## begin GIVEN INFORMATION
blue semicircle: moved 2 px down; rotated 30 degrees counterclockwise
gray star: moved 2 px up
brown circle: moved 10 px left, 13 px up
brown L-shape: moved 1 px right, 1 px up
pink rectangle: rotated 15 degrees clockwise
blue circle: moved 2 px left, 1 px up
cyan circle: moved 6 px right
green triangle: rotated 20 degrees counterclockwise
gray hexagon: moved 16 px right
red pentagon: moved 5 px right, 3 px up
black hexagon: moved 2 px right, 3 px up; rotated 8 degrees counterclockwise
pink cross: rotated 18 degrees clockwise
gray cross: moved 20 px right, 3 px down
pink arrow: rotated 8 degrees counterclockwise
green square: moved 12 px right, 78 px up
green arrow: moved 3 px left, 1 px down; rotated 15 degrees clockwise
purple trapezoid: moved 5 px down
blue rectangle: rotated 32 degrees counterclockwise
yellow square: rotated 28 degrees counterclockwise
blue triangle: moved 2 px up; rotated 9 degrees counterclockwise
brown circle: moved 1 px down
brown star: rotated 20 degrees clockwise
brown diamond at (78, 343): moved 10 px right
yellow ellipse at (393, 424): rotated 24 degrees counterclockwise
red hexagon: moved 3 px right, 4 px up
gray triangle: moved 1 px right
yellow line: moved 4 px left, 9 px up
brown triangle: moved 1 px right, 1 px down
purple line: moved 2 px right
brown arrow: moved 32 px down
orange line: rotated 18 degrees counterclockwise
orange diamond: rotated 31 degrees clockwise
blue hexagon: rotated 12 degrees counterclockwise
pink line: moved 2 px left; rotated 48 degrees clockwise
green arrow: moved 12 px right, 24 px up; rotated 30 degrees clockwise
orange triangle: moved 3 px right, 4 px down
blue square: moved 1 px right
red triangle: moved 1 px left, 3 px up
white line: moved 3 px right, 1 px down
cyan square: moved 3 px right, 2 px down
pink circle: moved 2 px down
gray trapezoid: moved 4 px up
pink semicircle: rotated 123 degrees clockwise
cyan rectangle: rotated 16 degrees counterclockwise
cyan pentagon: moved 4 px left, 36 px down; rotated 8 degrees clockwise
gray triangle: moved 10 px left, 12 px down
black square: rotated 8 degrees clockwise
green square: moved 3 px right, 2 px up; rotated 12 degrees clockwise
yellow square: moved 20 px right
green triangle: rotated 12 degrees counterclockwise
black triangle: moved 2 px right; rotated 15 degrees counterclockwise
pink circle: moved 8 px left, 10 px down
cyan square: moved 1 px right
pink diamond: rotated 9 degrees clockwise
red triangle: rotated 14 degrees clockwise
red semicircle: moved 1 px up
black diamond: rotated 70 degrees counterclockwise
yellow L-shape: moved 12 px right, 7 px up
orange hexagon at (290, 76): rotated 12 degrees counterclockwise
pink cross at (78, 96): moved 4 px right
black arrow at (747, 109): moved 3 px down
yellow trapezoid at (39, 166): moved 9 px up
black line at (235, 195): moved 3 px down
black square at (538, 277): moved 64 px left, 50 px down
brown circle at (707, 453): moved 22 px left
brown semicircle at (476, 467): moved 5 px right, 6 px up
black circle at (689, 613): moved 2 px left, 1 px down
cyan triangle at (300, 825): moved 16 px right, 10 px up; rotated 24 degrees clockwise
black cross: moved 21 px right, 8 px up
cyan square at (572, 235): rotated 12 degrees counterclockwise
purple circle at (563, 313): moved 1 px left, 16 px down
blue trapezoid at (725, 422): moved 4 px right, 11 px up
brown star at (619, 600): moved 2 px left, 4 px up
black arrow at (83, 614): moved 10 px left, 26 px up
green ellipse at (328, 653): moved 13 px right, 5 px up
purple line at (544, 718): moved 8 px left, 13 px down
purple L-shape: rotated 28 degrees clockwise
## end GIVEN INFORMATION
SHORT PROBLEM
Copy out every line of the material above, word for word.

RESULT OF THE TASK
blue semicircle: moved 2 px down; rotated 30 degrees counterclockwise
gray star: moved 2 px up
brown circle: moved 10 px left, 13 px up
brown L-shape: moved 1 px right, 1 px up
pink rectangle: rotated 15 degrees clockwise
blue circle: moved 2 px left, 1 px up
cyan circle: moved 6 px right
green triangle: rotated 20 degrees counterclockwise
gray hexagon: moved 16 px right
red pentagon: moved 5 px right, 3 px up
black hexagon: moved 2 px right, 3 px up; rotated 8 degrees counterclockwise
pink cross: rotated 18 degrees clockwise
gray cross: moved 20 px right, 3 px down
pink arrow: rotated 8 degrees counterclockwise
green square: moved 12 px right, 78 px up
green arrow: moved 3 px left, 1 px down; rotated 15 degrees clockwise
purple trapezoid: moved 5 px down
blue rectangle: rotated 32 degrees counterclockwise
yellow square: rotated 28 degrees counterclockwise
blue triangle: moved 2 px up; rotated 9 degrees counterclockwise
brown circle: moved 1 px down
brown star: rotated 20 degrees clockwise
brown diamond at (78, 343): moved 10 px right
yellow ellipse at (393, 424): rotated 24 degrees counterclockwise
red hexagon: moved 3 px right, 4 px up
gray triangle: moved 1 px right
yellow line: moved 4 px left, 9 px up
brown triangle: moved 1 px right, 1 px down
purple line: moved 2 px right
brown arrow: moved 32 px down
orange line: rotated 18 degrees counterclockwise
orange diamond: rotated 31 degrees clockwise
blue hexagon: rotated 12 degrees counterclockwise
pink line: moved 2 px left; rotated 48 degrees clockwise
green arrow: moved 12 px right, 24 px up; rotated 30 degrees clockwise
orange triangle: moved 3 px right, 4 px down
blue square: moved 1 px right
red triangle: moved 1 px left, 3 px up
white line: moved 3 px right, 1 px down
cyan square: moved 3 px right, 2 px down
pink circle: moved 2 px down
gray trapezoid: moved 4 px up
pink semicircle: rotated 123 degrees clockwise
cyan rectangle: rotated 16 degrees counterclockwise
cyan pentagon: moved 4 px left, 36 px down; rotated 8 degrees clockwise
gray triangle: moved 10 px left, 12 px down
black square: rotated 8 degrees clockwise
green square: moved 3 px right, 2 px up; rotated 12 degrees clockwise
yellow square: moved 20 px right
green triangle: rotated 12 degrees counterclockwise
black triangle: moved 2 px right; rotated 15 degrees counterclockwise
pink circle: moved 8 px left, 10 px down
cyan square: moved 1 px right
pink diamond: rotated 9 degrees clockwise
red triangle: rotated 14 degrees clockwise
red semicircle: moved 1 px up
black diamond: rotated 70 degrees counterclockwise
yellow L-shape: moved 12 px right, 7 px up
orange hexagon at (290, 76): rotated 12 degrees counterclockwise
pink cross at (78, 96): moved 4 px right
black arrow at (747, 109): moved 3 px down
yellow trapezoid at (39, 166): moved 9 px up
black line at (235, 195): moved 3 px down
black square at (538, 277): moved 64 px left, 50 px down
brown circle at (707, 453): moved 22 px left
brown semicircle at (476, 467): moved 5 px right, 6 px up
black circle at (689, 613): moved 2 px left, 1 px down
cyan triangle at (300, 825): moved 16 px right, 10 px up; rotated 24 degrees clockwise
black cross: moved 21 px right, 8 px up
cyan square at (572, 235): rotated 12 degrees counterclockwise
purple circle at (563, 313): moved 1 px left, 16 px down
blue trapezoid at (725, 422): moved 4 px right, 11 px up
brown star at (619, 600): moved 2 px left, 4 px up
black arrow at (83, 614): moved 10 px left, 26 px up
green ellipse at (328, 653): moved 13 px right, 5 px up
purple line at (544, 718): moved 8 px left, 13 px down
purple L-shape: rotated 28 degrees clockwise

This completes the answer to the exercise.